Produce word for word the lines of the data below running from the one that has "IC1 pin V-: AGND -> CMP" to the one that has "R4: 330k (CMP, VDD) -> 330k (AGND, CMP)", inclusive, and no others.

Data for review section start

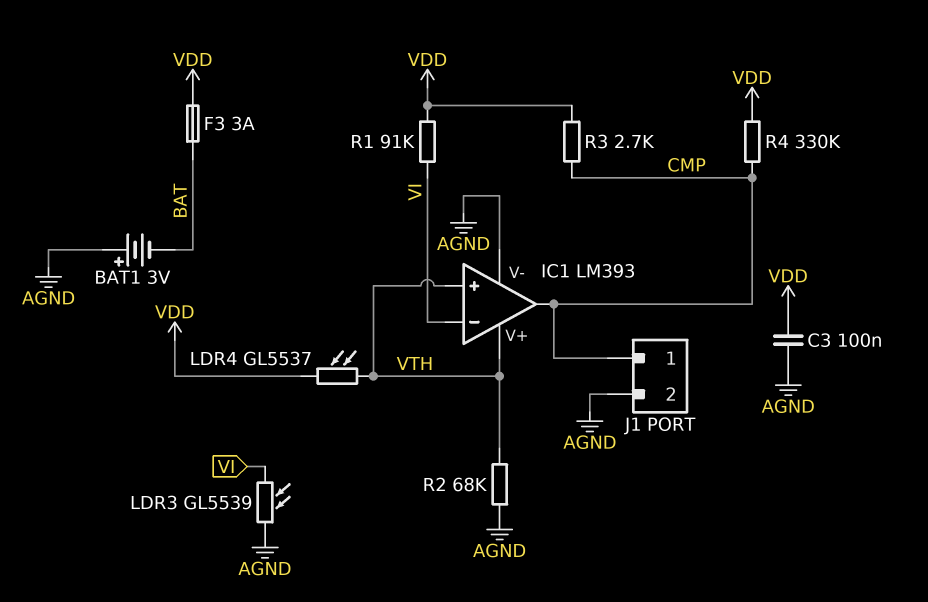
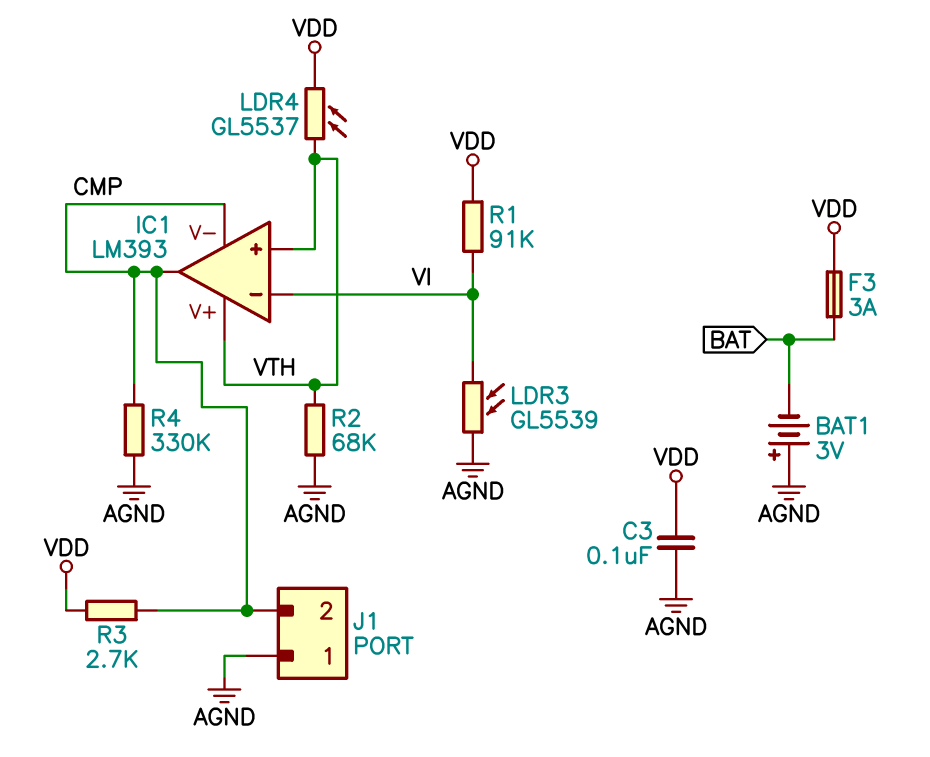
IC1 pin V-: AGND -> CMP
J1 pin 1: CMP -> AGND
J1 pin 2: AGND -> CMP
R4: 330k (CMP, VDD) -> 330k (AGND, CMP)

Data for review section end
Data for review section start

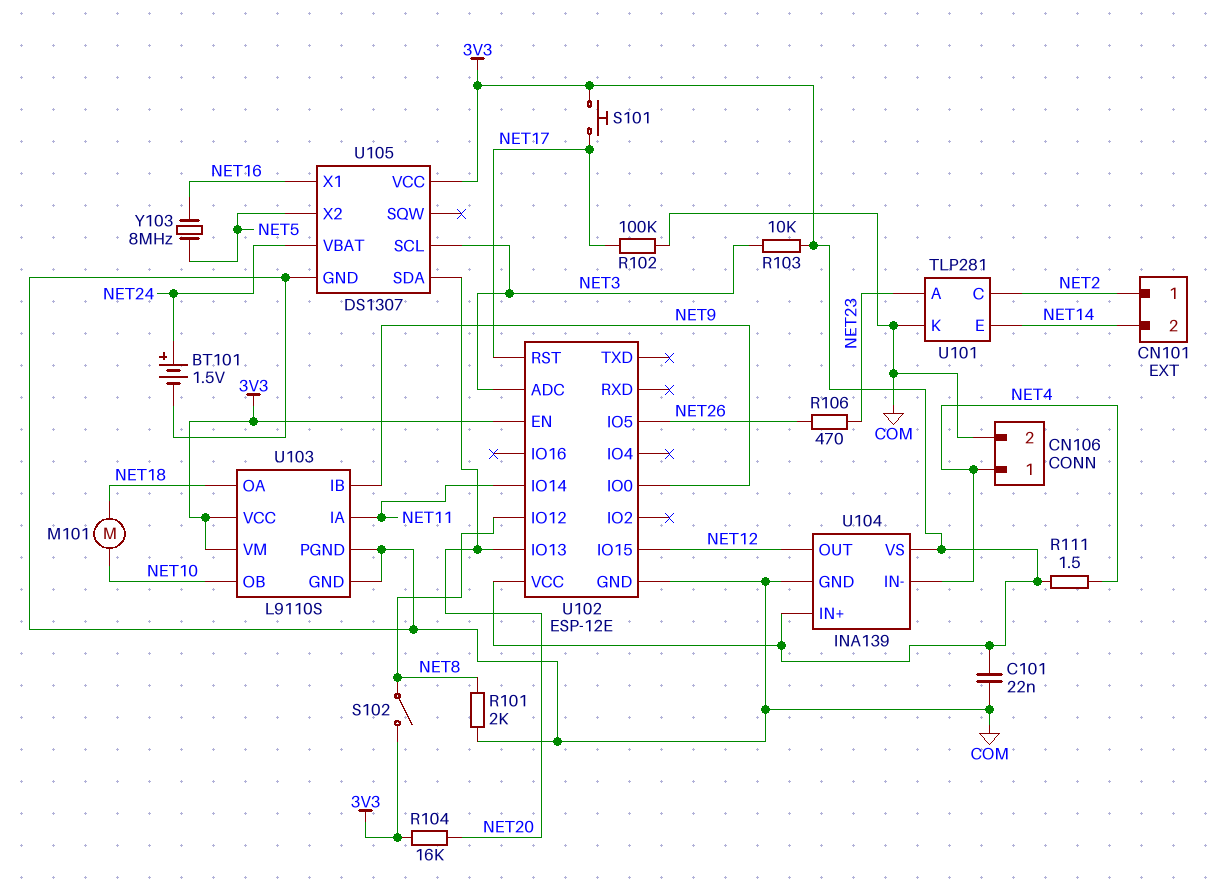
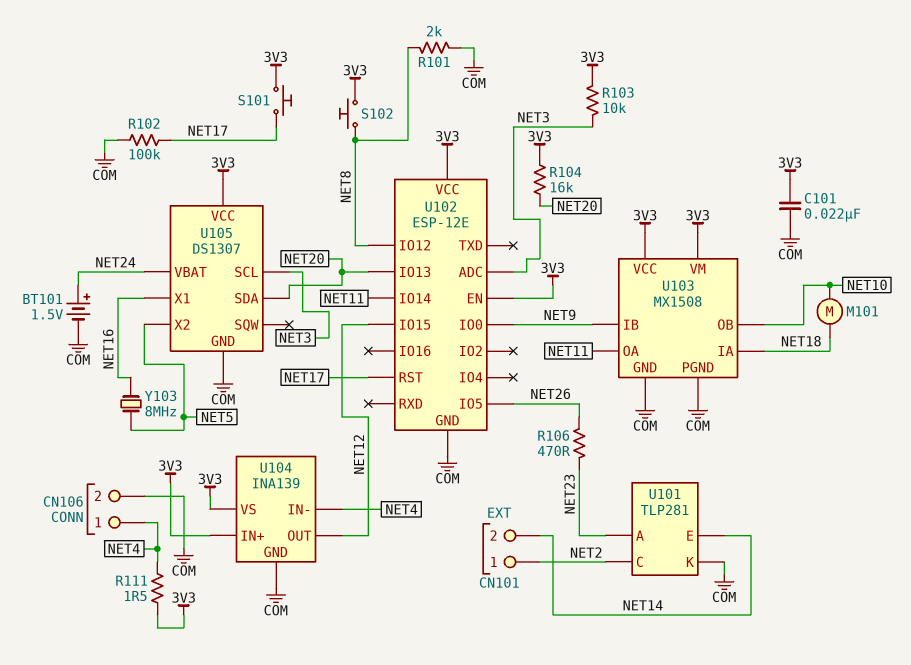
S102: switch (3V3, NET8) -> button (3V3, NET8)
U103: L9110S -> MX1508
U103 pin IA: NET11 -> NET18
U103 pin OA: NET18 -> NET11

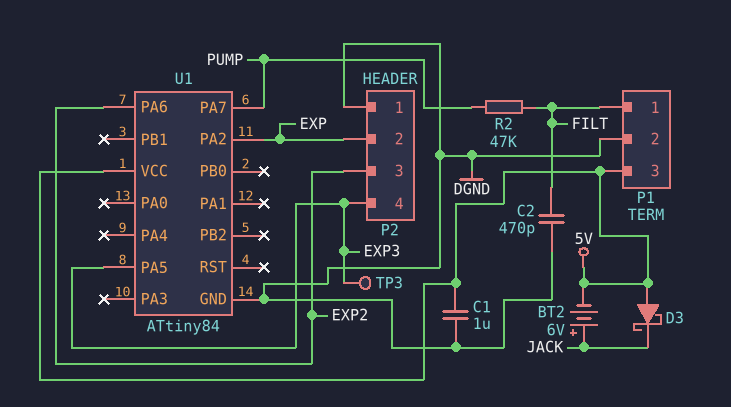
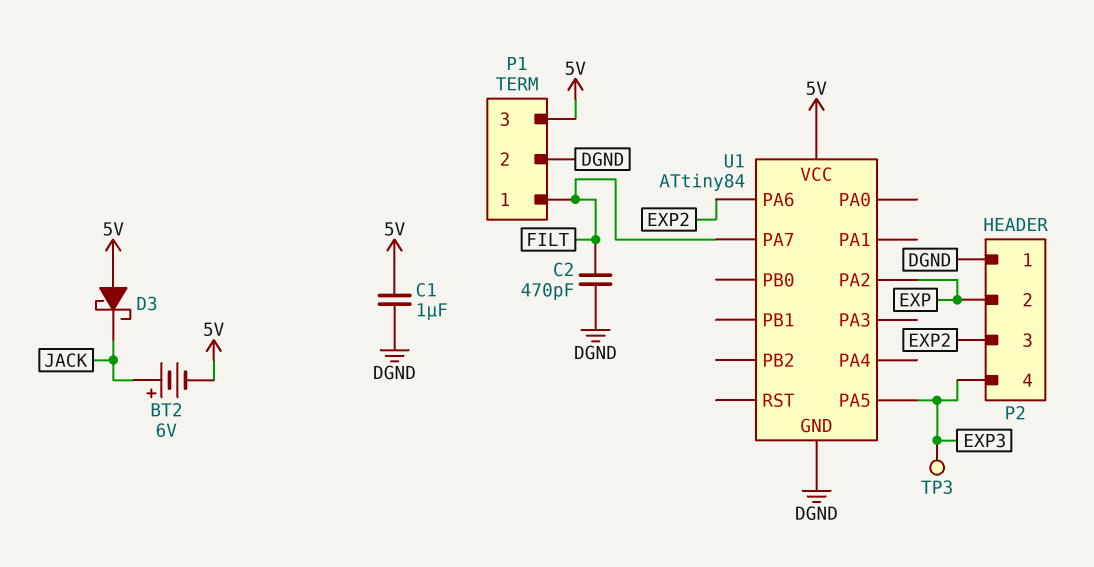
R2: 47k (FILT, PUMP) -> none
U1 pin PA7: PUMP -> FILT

Data for review section end
Data for review section start

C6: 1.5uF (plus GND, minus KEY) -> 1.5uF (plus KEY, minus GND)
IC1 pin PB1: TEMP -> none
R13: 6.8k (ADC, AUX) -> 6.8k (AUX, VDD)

Data for review section end

Result:
IC1 pin V-: AGND -> CMP
J1 pin 1: CMP -> AGND
J1 pin 2: AGND -> CMP
R4: 330k (CMP, VDD) -> 330k (AGND, CMP)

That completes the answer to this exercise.